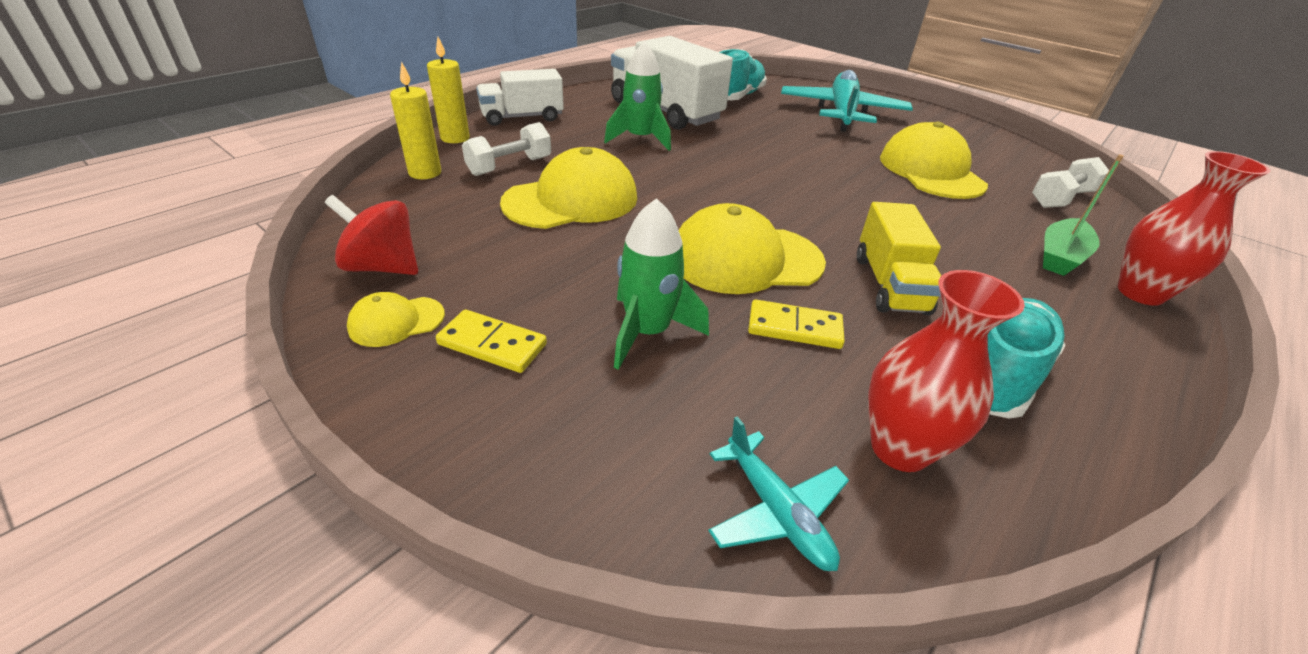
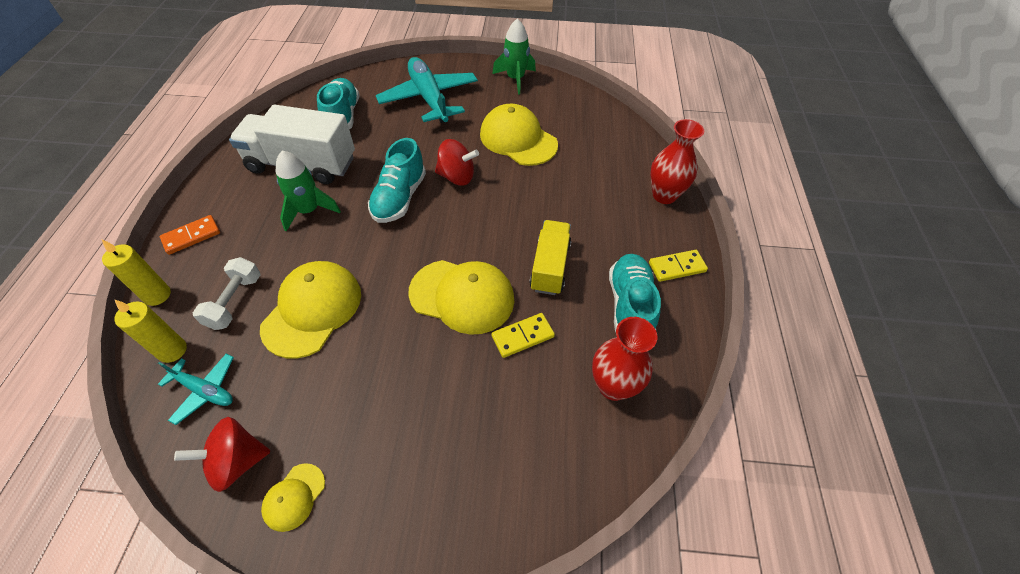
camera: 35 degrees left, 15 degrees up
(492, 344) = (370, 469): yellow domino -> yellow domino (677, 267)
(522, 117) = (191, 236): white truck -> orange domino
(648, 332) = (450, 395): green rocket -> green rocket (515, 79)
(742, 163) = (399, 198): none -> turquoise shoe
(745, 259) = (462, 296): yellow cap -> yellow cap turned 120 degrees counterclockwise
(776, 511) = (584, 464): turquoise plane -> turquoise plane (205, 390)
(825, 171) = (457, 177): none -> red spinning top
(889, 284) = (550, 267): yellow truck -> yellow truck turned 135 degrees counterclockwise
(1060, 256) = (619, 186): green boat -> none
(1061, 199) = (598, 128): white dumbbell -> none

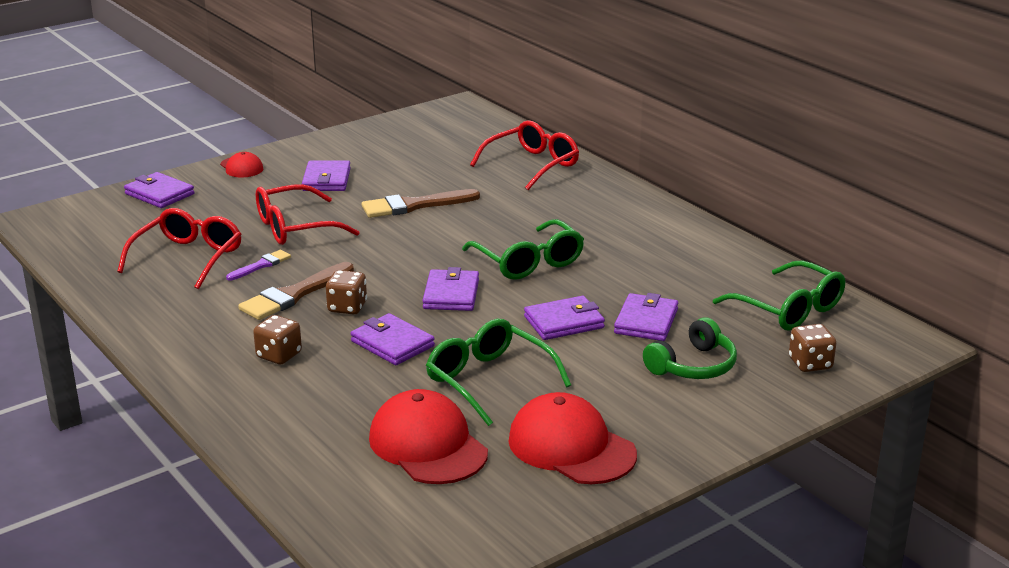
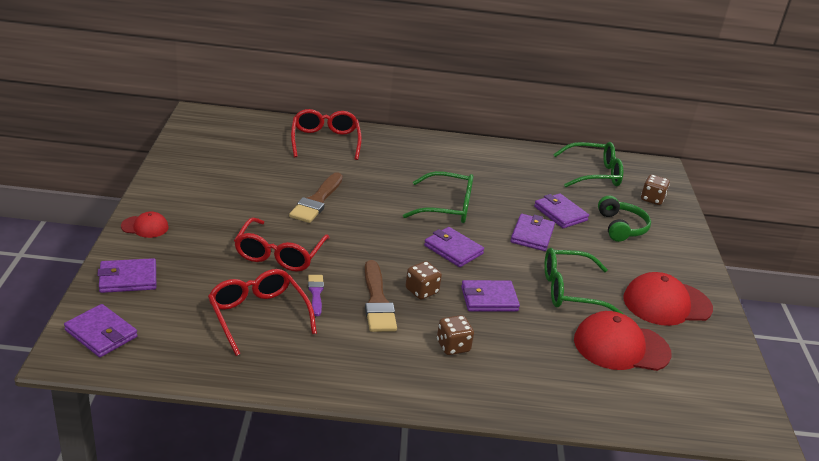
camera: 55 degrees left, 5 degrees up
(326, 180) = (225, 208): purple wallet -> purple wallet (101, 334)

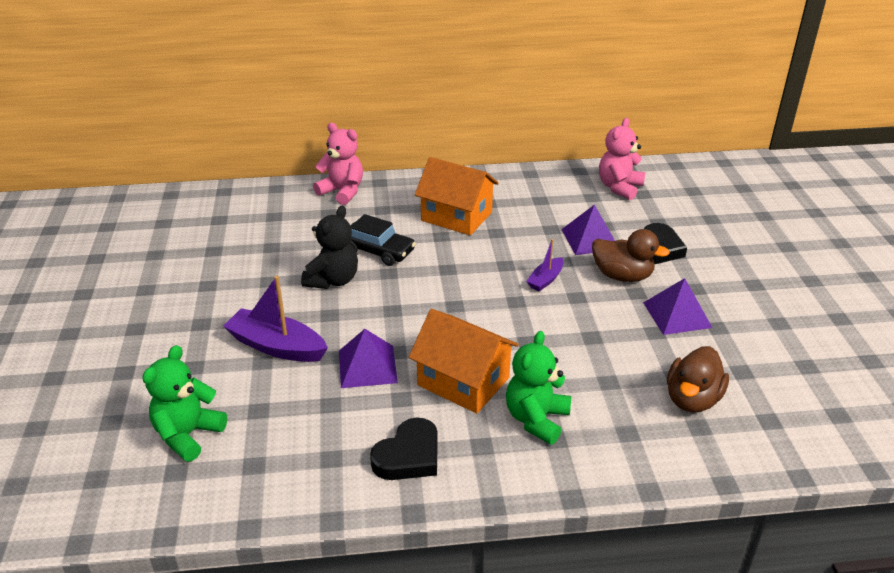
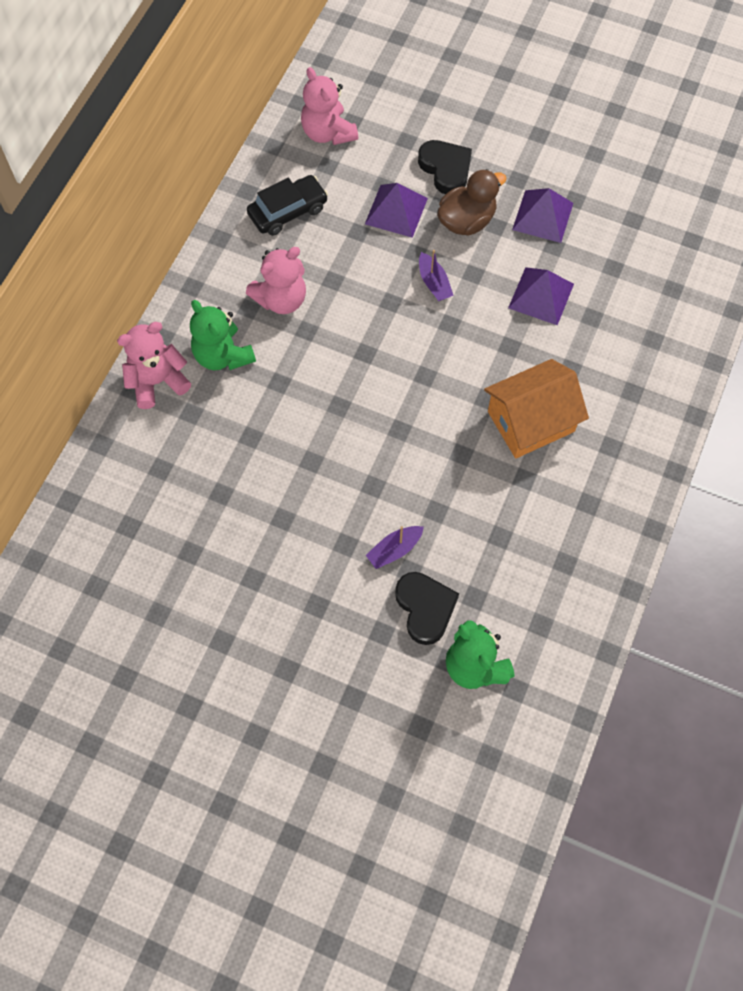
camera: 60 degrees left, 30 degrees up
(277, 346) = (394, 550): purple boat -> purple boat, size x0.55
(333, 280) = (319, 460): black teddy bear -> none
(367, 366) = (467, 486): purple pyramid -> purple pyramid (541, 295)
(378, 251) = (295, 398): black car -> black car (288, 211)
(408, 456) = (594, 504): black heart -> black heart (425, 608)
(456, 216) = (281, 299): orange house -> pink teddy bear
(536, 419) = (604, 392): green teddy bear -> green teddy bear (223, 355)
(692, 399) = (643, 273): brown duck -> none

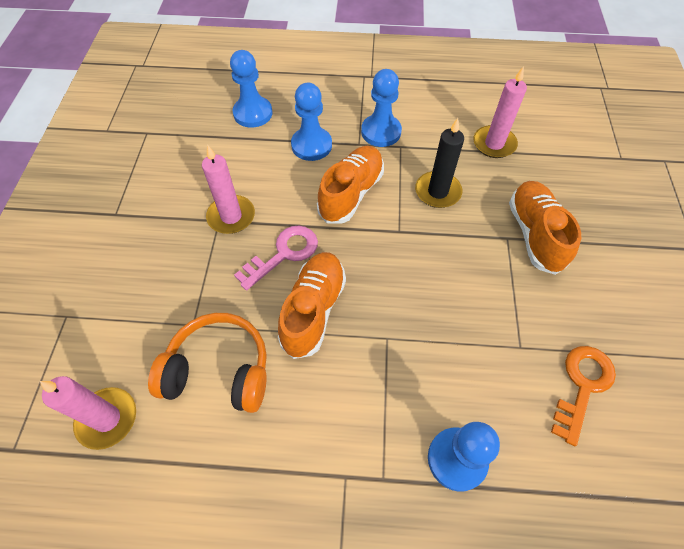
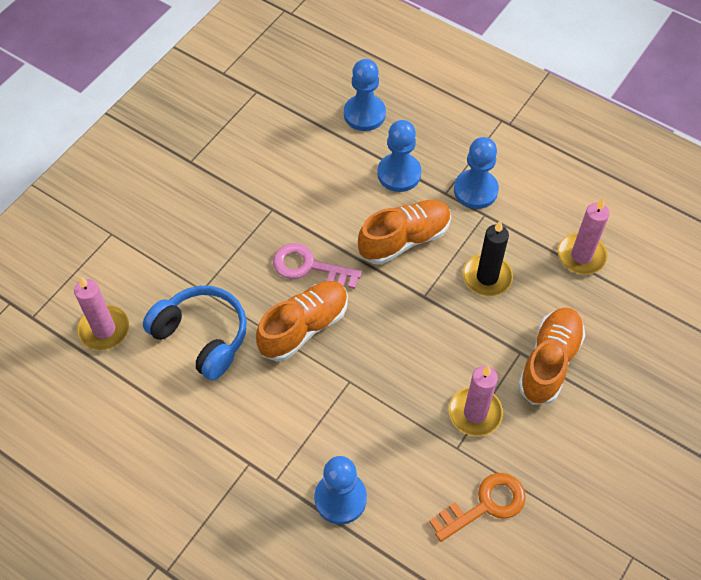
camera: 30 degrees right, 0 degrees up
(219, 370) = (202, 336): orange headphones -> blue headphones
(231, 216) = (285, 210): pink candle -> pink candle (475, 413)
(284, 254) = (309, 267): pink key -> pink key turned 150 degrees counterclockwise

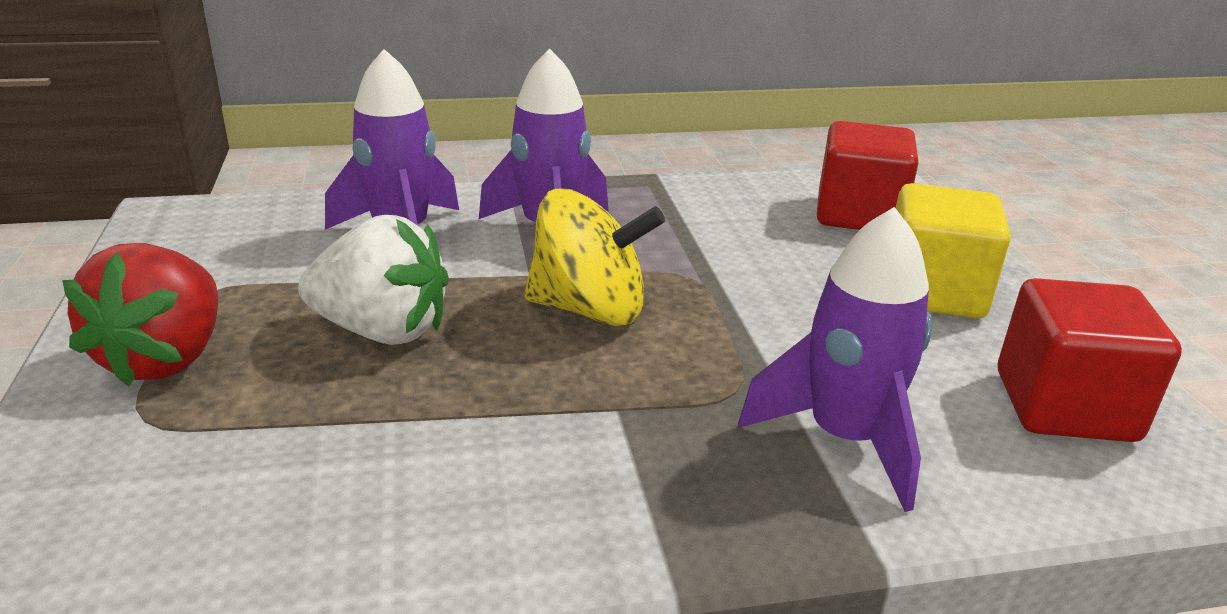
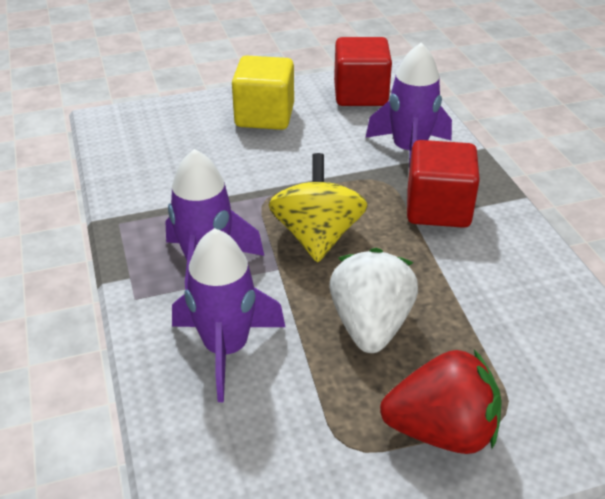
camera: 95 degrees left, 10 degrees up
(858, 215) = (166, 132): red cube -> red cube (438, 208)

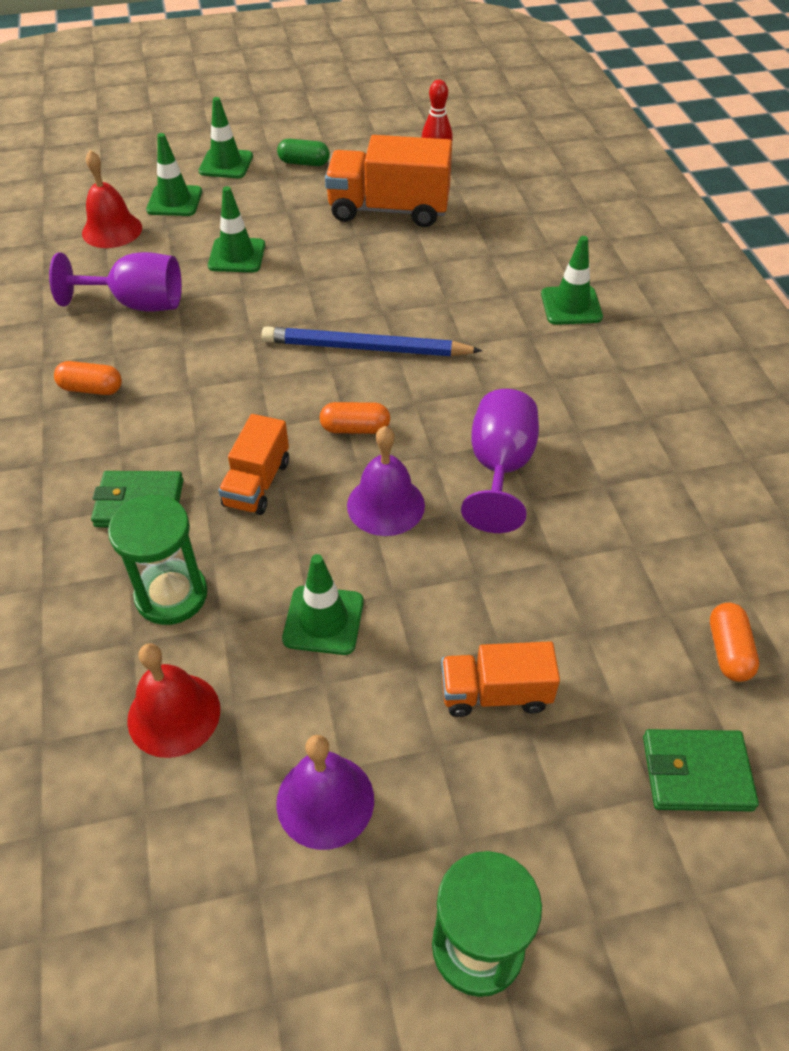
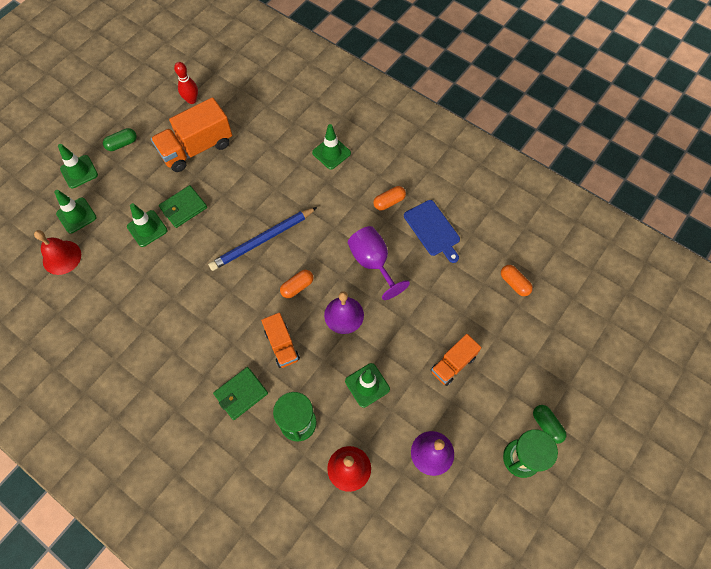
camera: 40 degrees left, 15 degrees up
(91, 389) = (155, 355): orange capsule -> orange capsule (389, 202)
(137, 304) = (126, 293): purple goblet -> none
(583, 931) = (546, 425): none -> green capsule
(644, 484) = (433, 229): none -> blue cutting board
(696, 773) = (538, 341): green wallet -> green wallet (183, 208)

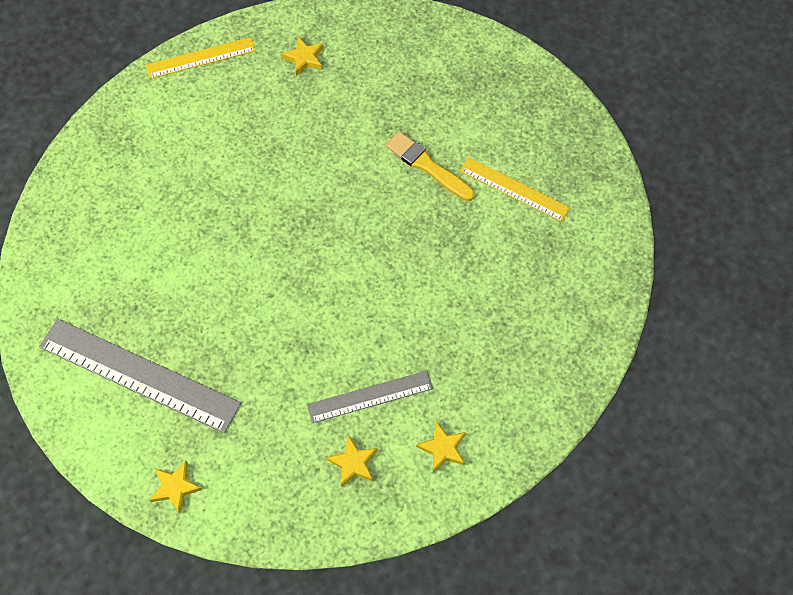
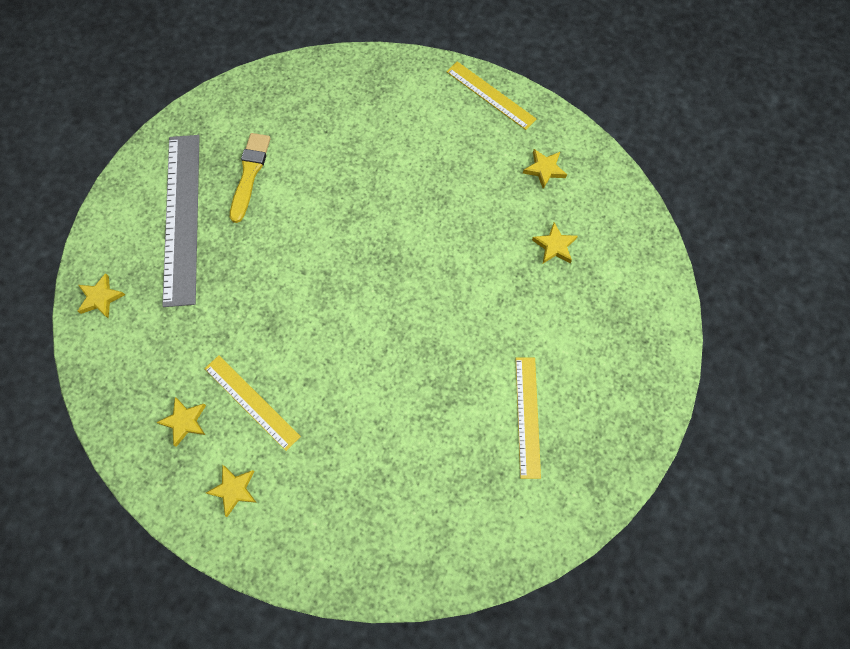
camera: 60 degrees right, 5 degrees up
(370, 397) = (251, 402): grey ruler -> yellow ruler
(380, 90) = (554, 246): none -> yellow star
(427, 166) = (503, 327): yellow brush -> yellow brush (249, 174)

========================================

### WHAT IS BEING ASKED
Your task is to repeat exactly the lines from the beginning of the data to the line that contains "(326, 180) = (225, 208): purple", both ends included, leaving out pictures.

### TASK ANSWER
camera: 35 degrees left, 15 degrees up
(492, 344) = (370, 469): yellow domino -> yellow domino (677, 267)
(522, 117) = (191, 236): white truck -> orange domino
(648, 332) = (450, 395): green rocket -> green rocket (515, 79)
(742, 163) = (399, 198): none -> turquoise shoe
(745, 259) = (462, 296): yellow cap -> yellow cap turned 120 degrees counterclockwise
(776, 511) = (584, 464): turquoise plane -> turquoise plane (205, 390)
(825, 171) = (457, 177): none -> red spinning top
(889, 284) = (550, 267): yellow truck -> yellow truck turned 135 degrees counterclockwise
(1060, 256) = (619, 186): green boat -> none
(1061, 199) = (598, 128): white dumbbell -> none

camera: 55 degrees left, 5 degrees up
(326, 180) = (225, 208): purple wallet -> purple wallet (101, 334)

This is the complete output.